TASK DETAILS:
Needed from the data below: every line from the one with "camera: 20 degrees right, 15 degrees down" up to and including the one with "(774, 170) = (907, 226): none", repeated exactly and with nothing else.

Records drawn from a dataset:
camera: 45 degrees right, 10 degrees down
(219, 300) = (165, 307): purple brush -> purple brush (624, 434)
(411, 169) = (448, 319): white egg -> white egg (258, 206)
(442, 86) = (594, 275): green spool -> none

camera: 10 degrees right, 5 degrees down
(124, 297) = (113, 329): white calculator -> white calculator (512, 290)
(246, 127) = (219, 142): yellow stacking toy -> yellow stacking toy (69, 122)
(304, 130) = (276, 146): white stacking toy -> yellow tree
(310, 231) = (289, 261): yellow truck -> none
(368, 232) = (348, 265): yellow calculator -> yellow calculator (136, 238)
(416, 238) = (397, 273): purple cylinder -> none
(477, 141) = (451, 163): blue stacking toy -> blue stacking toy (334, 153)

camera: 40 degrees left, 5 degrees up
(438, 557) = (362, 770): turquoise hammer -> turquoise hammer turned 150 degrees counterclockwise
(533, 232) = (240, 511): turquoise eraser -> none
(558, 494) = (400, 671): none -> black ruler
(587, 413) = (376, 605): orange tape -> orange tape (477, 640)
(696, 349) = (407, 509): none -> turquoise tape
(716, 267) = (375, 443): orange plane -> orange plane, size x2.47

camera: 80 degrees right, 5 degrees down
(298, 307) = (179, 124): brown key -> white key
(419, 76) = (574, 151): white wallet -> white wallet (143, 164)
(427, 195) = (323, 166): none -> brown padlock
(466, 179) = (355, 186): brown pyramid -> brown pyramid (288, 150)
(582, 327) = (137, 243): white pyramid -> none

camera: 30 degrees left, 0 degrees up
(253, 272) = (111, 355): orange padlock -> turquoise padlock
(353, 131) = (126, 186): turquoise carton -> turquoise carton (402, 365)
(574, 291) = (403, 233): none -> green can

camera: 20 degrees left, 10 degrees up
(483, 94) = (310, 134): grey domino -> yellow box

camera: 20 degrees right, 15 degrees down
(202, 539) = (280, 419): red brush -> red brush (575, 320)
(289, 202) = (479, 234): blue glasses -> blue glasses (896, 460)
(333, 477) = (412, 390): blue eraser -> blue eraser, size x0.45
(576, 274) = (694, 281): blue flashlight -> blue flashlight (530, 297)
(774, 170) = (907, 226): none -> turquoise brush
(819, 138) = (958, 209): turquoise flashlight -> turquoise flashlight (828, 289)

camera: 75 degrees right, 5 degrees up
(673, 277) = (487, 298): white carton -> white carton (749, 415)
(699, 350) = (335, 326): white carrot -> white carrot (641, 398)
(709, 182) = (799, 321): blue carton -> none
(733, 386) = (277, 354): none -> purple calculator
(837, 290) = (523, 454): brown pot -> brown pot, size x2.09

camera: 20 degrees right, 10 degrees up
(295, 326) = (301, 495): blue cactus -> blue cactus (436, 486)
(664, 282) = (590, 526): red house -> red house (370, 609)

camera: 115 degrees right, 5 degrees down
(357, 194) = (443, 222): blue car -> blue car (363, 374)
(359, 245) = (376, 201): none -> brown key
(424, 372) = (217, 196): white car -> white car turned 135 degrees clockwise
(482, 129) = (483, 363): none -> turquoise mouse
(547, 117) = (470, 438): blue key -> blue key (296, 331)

SOLUTION FOR THIS PROBLEM:
camera: 20 degrees right, 15 degrees down
(202, 539) = (280, 419): red brush -> red brush (575, 320)
(289, 202) = (479, 234): blue glasses -> blue glasses (896, 460)
(333, 477) = (412, 390): blue eraser -> blue eraser, size x0.45
(576, 274) = (694, 281): blue flashlight -> blue flashlight (530, 297)
(774, 170) = (907, 226): none -> turquoise brush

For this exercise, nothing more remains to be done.